To be done ▸
From the rows below, pull out every line that contains the string "triangle". Case counts.

Items listed in a dataset
--- Begin ---

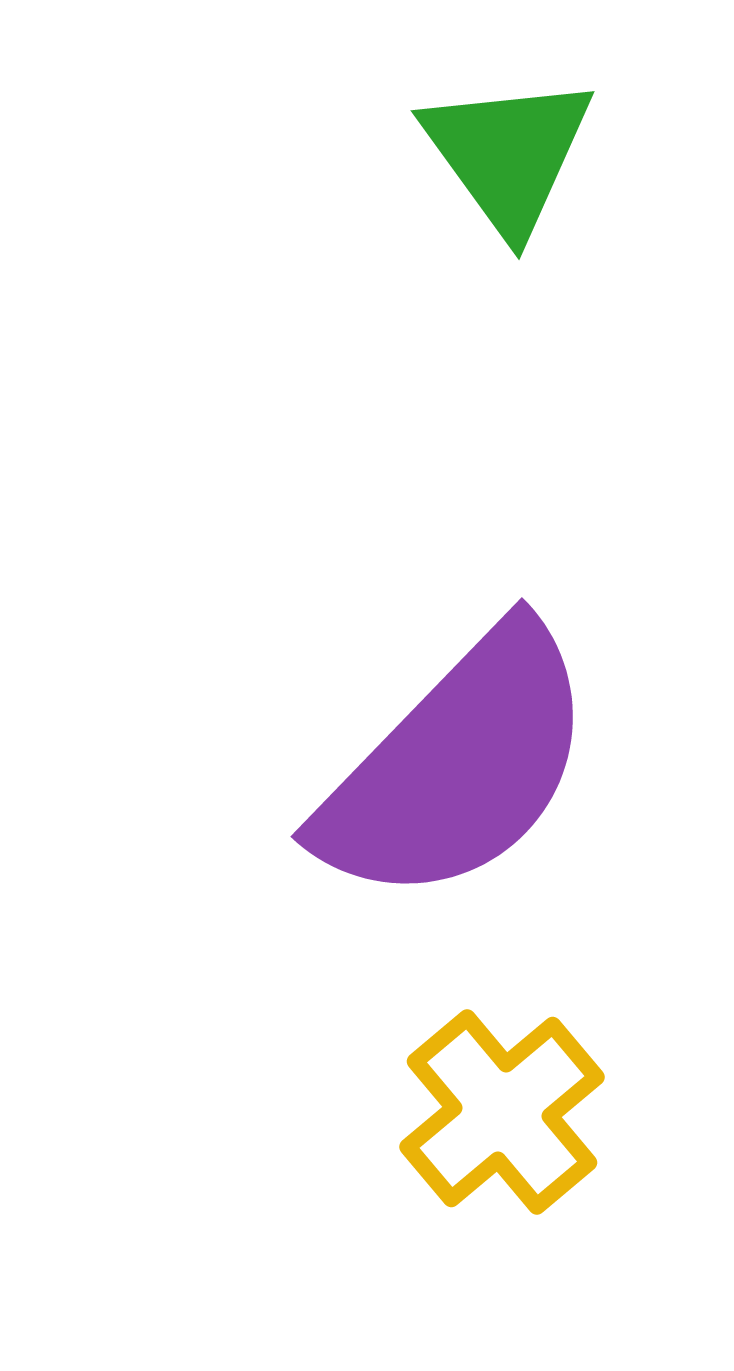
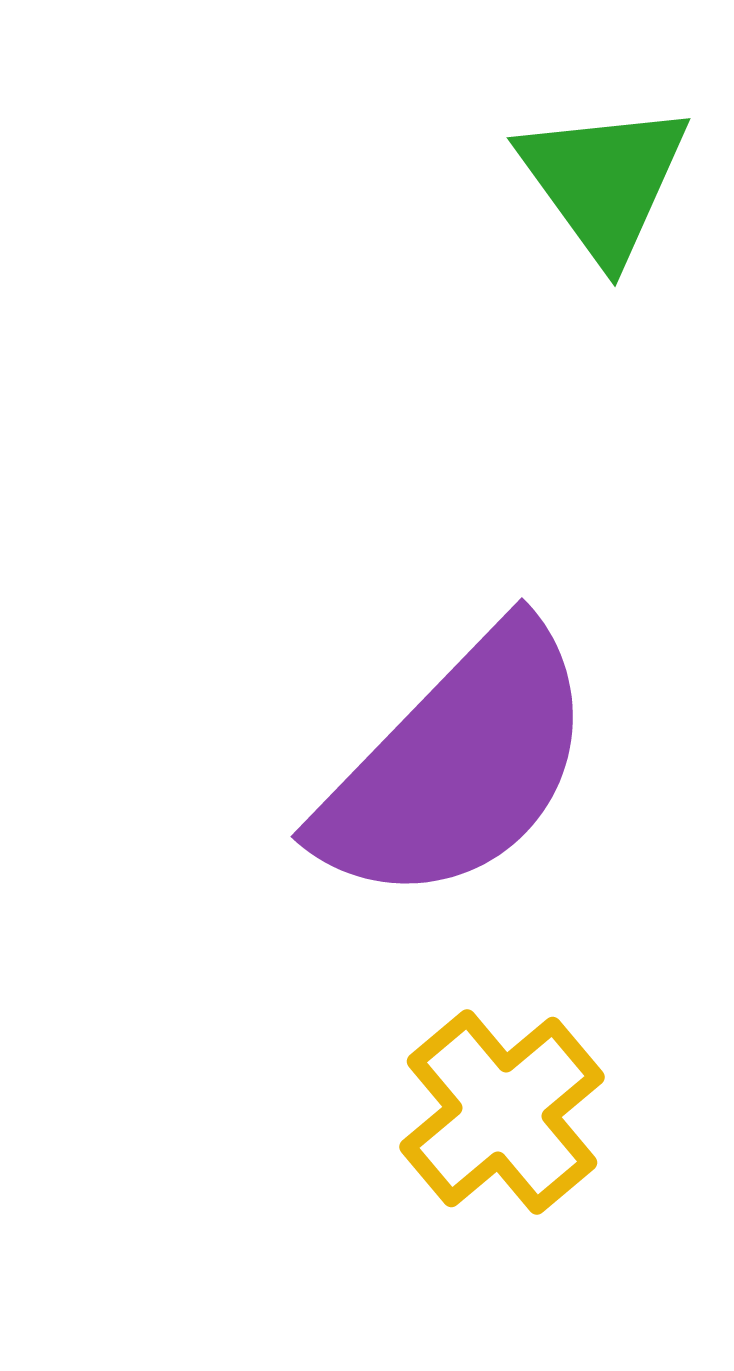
green triangle: moved 96 px right, 27 px down
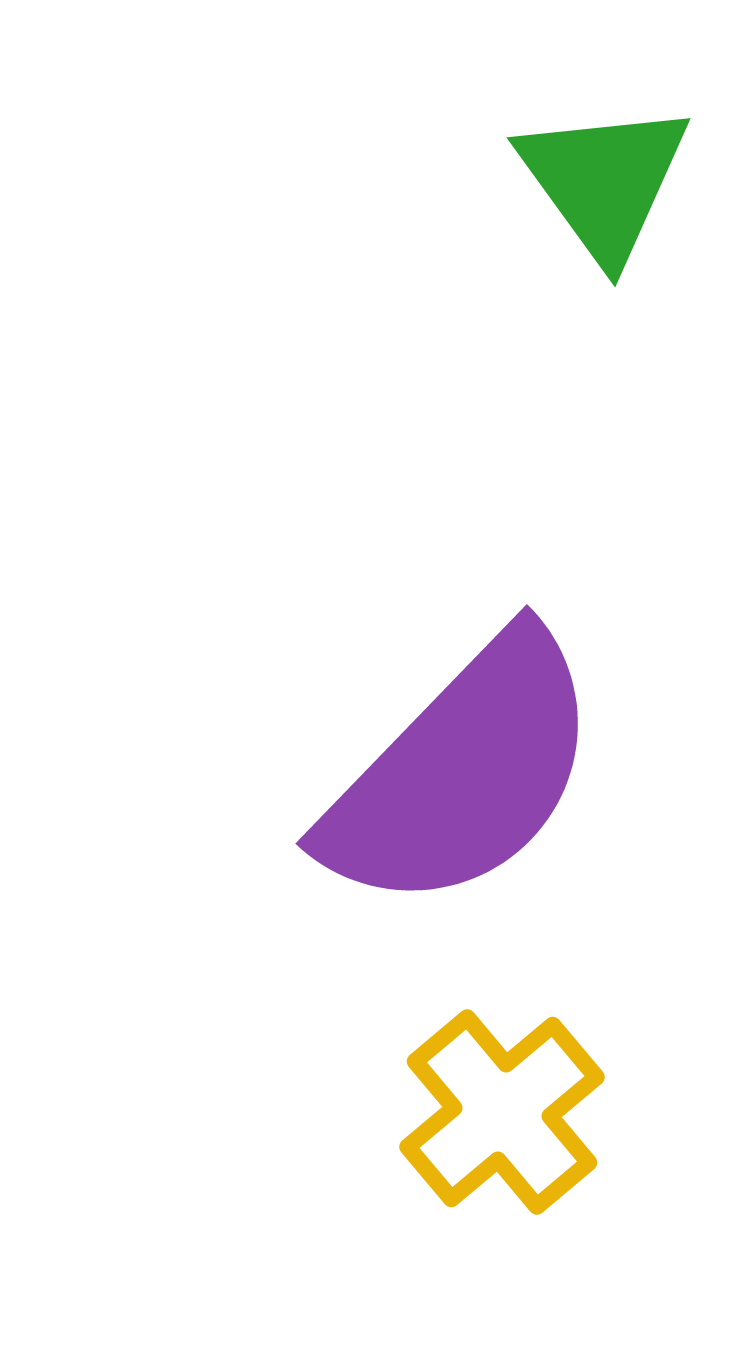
purple semicircle: moved 5 px right, 7 px down
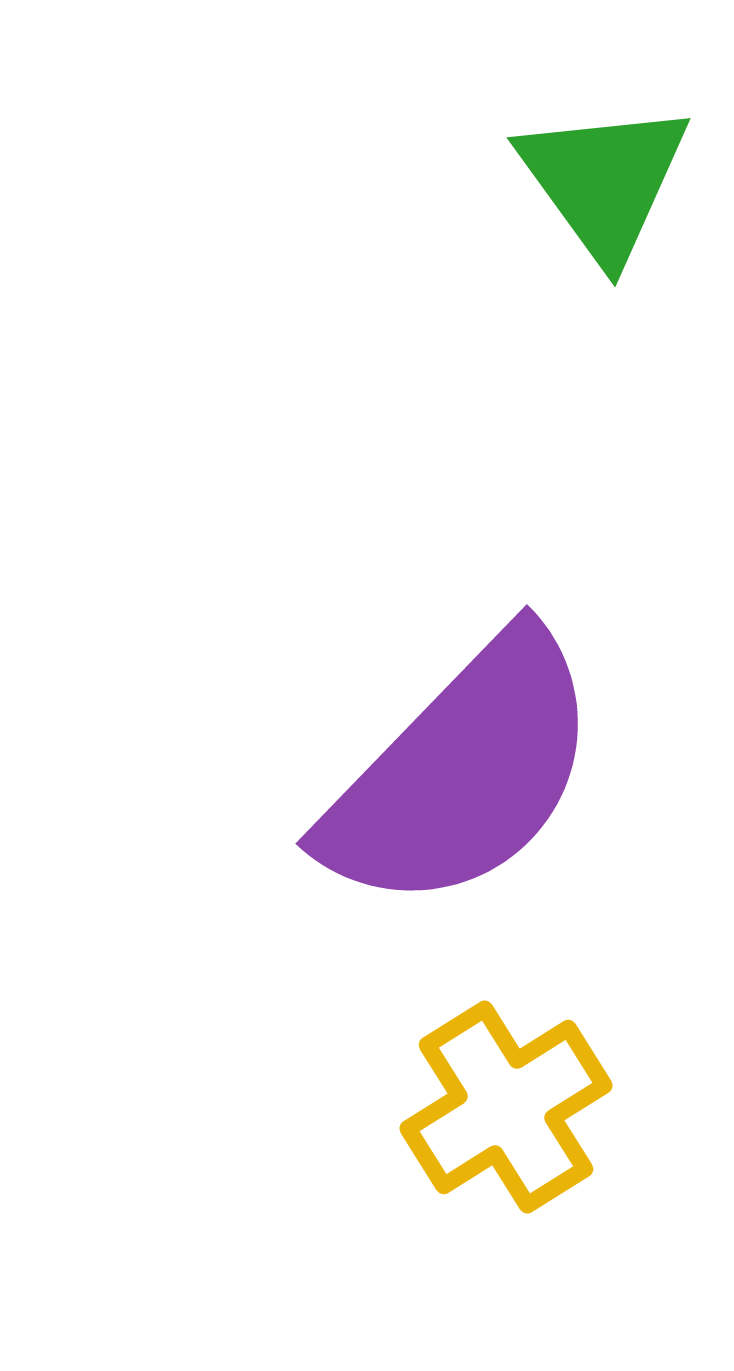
yellow cross: moved 4 px right, 5 px up; rotated 8 degrees clockwise
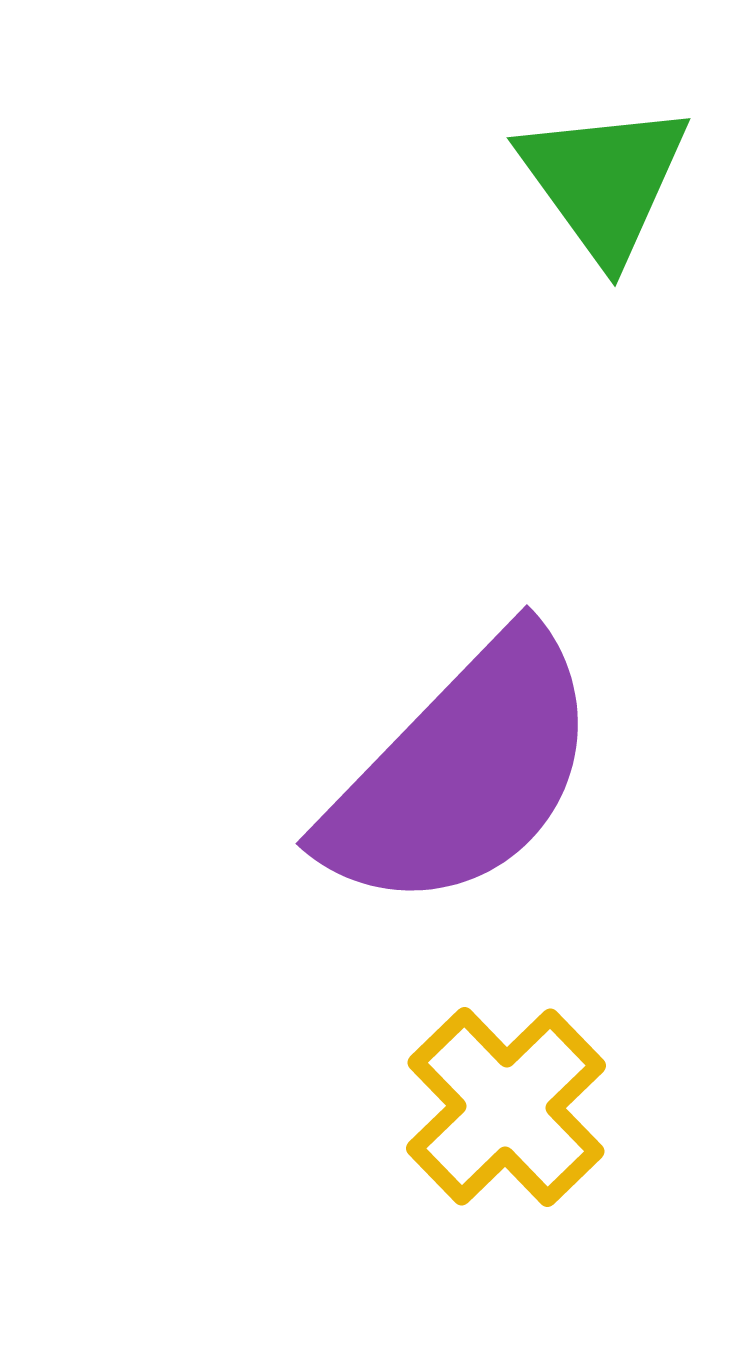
yellow cross: rotated 12 degrees counterclockwise
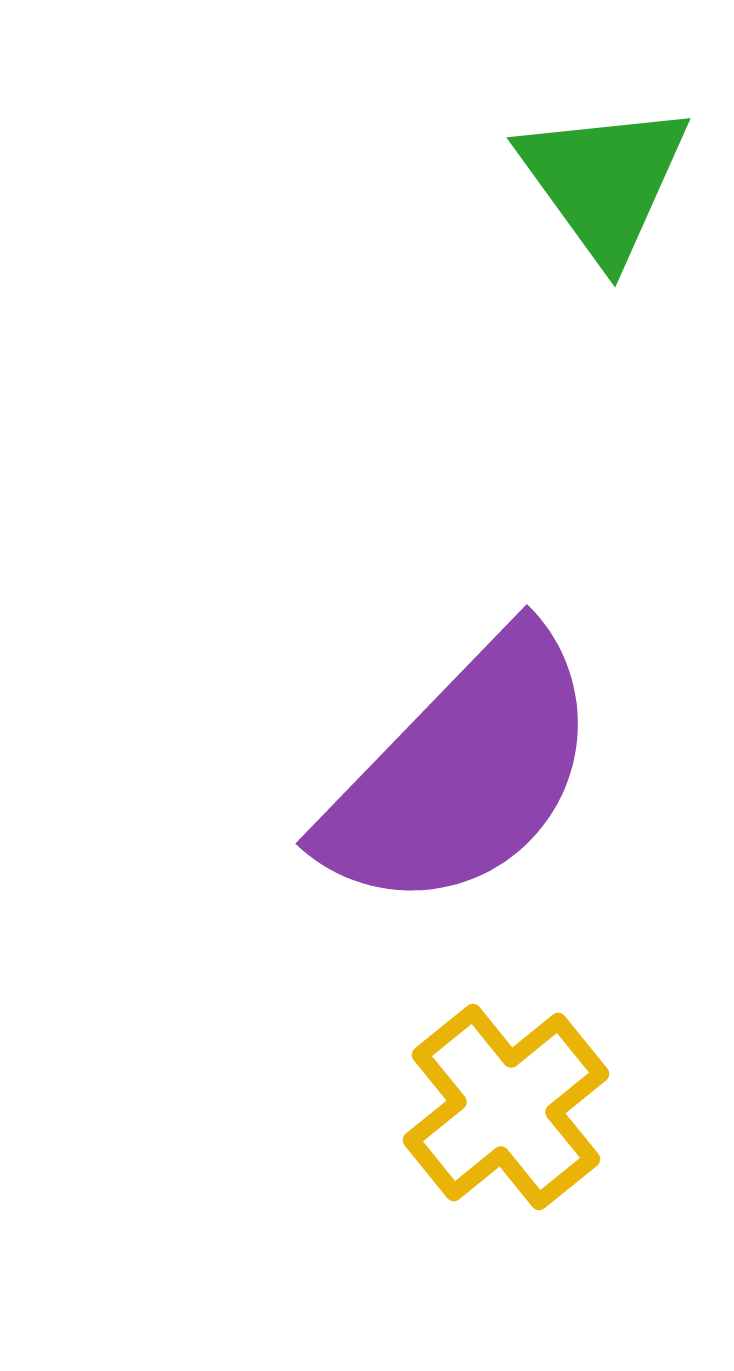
yellow cross: rotated 5 degrees clockwise
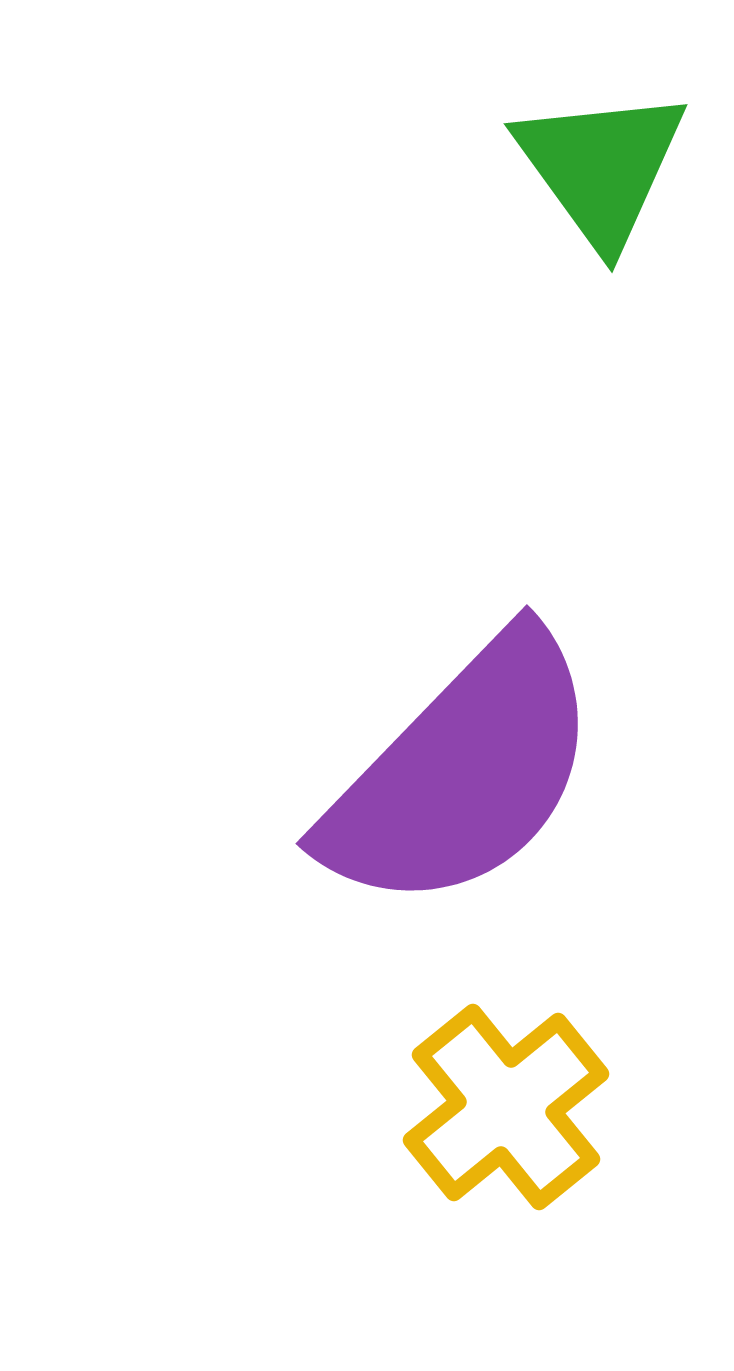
green triangle: moved 3 px left, 14 px up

--- End ---

Output below ▸
green triangle: moved 96 px right, 27 px down
green triangle: moved 3 px left, 14 px up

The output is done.